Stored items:
⟨
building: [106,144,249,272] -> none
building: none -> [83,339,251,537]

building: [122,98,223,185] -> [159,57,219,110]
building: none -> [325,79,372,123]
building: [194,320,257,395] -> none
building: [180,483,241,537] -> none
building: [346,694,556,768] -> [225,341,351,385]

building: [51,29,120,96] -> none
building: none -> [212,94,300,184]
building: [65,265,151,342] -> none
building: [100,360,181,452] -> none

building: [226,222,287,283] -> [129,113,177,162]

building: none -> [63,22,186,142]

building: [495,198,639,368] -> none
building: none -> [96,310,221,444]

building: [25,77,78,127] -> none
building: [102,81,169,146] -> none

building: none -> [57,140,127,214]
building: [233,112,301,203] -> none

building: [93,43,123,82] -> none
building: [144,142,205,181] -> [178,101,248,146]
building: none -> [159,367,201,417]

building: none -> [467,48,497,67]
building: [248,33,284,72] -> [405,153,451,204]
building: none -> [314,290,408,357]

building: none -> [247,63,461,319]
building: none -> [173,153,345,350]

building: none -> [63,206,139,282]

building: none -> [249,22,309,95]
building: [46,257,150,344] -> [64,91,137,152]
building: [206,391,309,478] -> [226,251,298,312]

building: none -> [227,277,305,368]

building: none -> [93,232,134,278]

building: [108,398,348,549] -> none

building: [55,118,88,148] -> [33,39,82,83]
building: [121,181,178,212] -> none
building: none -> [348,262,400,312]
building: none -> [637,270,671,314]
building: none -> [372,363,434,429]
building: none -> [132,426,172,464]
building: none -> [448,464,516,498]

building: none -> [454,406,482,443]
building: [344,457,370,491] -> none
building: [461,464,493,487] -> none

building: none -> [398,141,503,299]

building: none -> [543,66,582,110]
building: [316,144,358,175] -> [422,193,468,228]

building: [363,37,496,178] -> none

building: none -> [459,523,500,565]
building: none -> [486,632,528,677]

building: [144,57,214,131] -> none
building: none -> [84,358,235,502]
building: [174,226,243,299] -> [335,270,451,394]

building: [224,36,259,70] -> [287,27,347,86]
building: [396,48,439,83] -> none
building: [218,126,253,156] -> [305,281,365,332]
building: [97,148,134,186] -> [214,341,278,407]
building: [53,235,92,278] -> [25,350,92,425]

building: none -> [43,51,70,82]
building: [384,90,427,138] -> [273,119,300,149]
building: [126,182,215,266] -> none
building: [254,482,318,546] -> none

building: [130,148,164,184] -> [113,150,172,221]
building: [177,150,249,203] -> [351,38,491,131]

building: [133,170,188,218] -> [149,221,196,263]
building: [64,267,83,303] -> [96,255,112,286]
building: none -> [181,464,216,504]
⟩
Task statement - Take the stretch of lines above from the one containing "building: none -> [348,262,400,312]" through the one containing "building: [461,464,493,487] -> none" and repeat it exactly, adding no other line.

Solution -
building: none -> [348,262,400,312]
building: none -> [637,270,671,314]
building: none -> [372,363,434,429]
building: none -> [132,426,172,464]
building: none -> [448,464,516,498]

building: none -> [454,406,482,443]
building: [344,457,370,491] -> none
building: [461,464,493,487] -> none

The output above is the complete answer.